EXERCISE TASK: Copy every line of the data below word for word, leaving out the pictures.
......
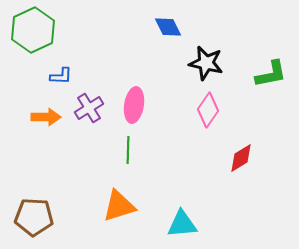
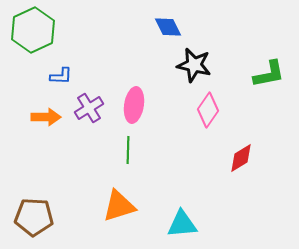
black star: moved 12 px left, 2 px down
green L-shape: moved 2 px left
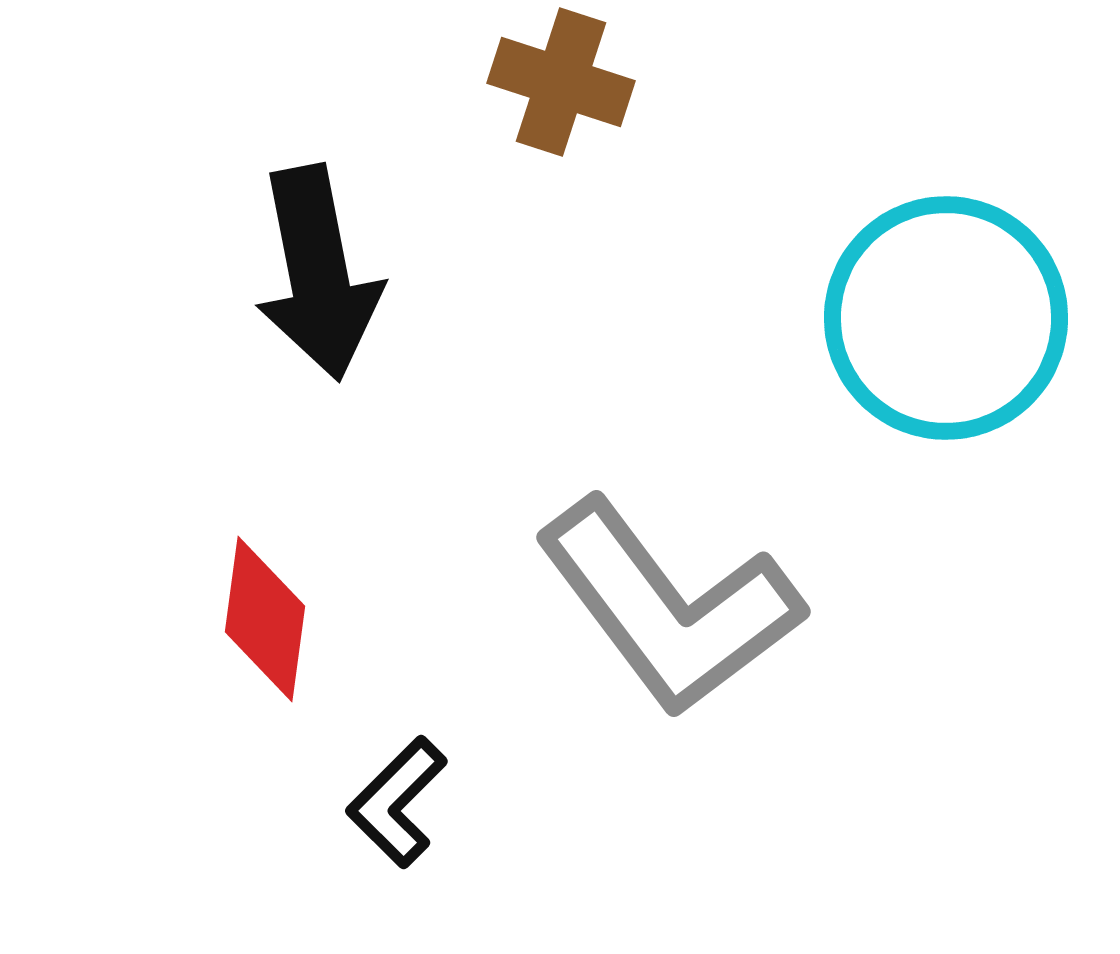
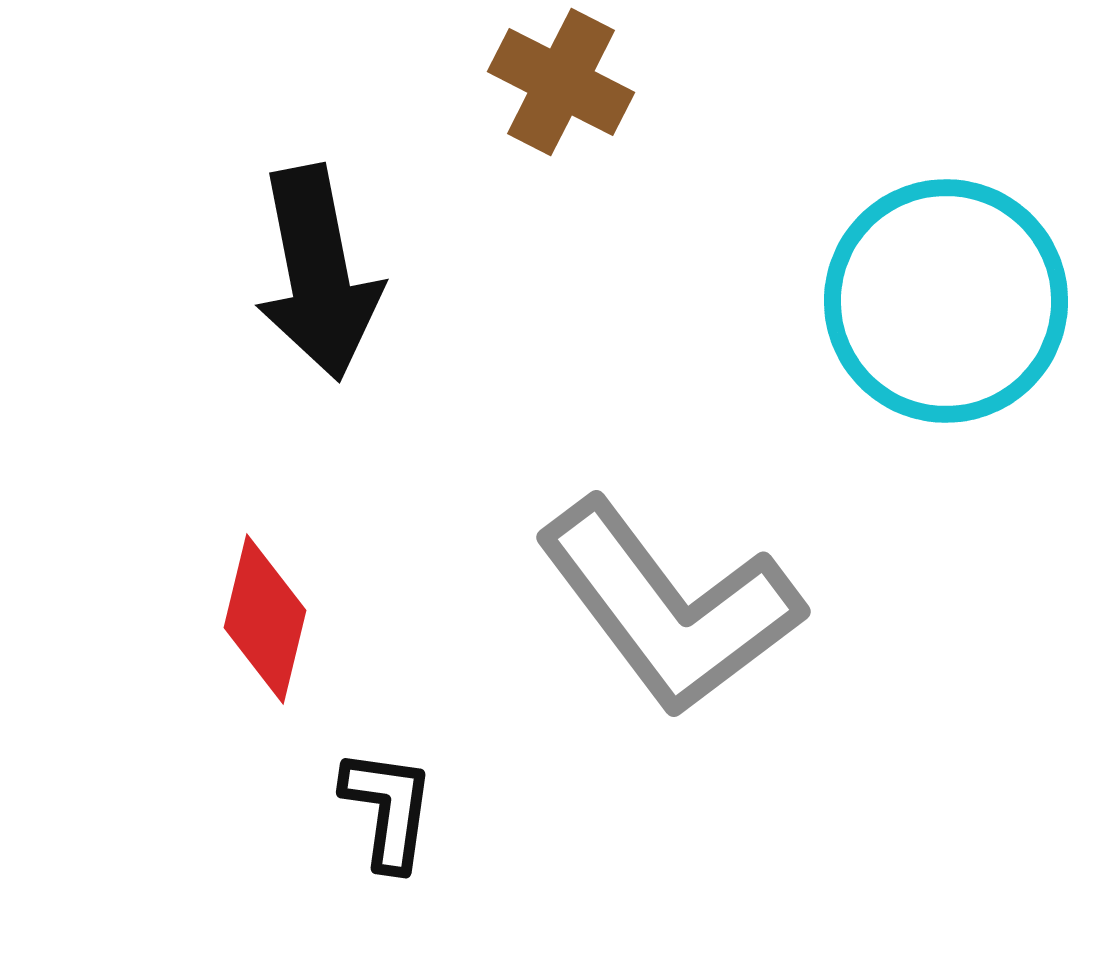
brown cross: rotated 9 degrees clockwise
cyan circle: moved 17 px up
red diamond: rotated 6 degrees clockwise
black L-shape: moved 9 px left, 7 px down; rotated 143 degrees clockwise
......
COMPLETED TASK:
black star: moved 12 px left, 2 px down
green L-shape: moved 2 px left
brown cross: rotated 9 degrees clockwise
cyan circle: moved 17 px up
red diamond: rotated 6 degrees clockwise
black L-shape: moved 9 px left, 7 px down; rotated 143 degrees clockwise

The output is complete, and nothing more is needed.